• **WORK REQUEST**: List all lines of the data that include the string "degrees".

[Scene images with change listings]
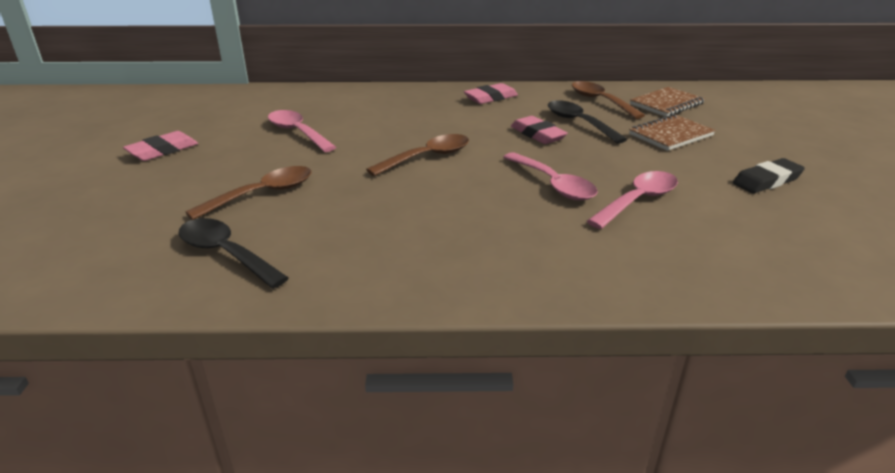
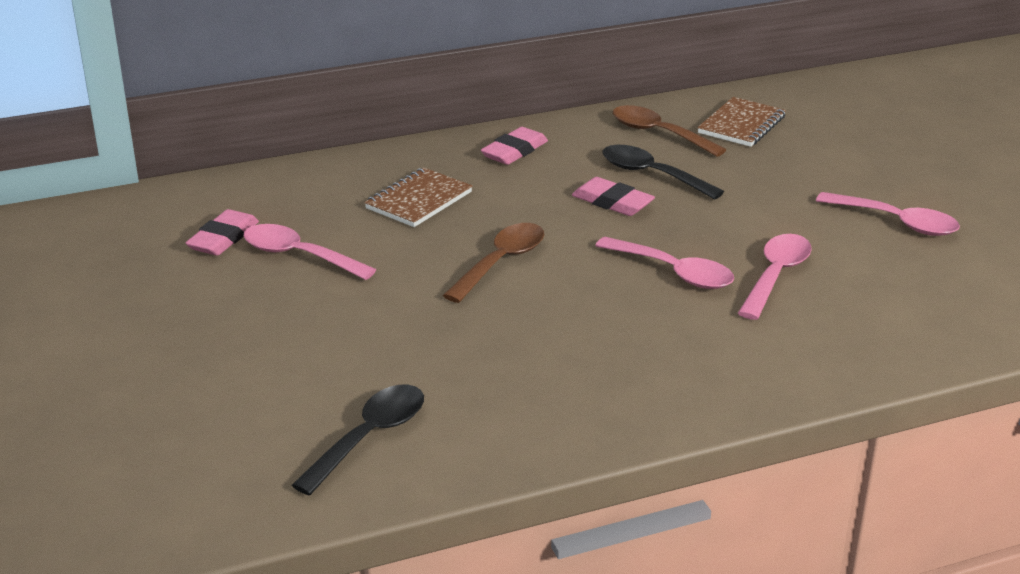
camera: 20 degrees left, 0 degrees up
(163, 150) = (137, 319): pink eraser -> pink eraser (223, 238)
(225, 253) = (369, 437): black spoon -> black spoon turned 105 degrees clockwise
(263, 194) = (340, 355): brown spoon -> none
(671, 135) = (768, 175): brown notebook -> brown notebook (419, 200)
(767, 181) = (897, 222): black eraser -> pink spoon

• **RESPONSE FOR THIS EXERCISE**:
camera: 20 degrees left, 0 degrees up
(225, 253) = (369, 437): black spoon -> black spoon turned 105 degrees clockwise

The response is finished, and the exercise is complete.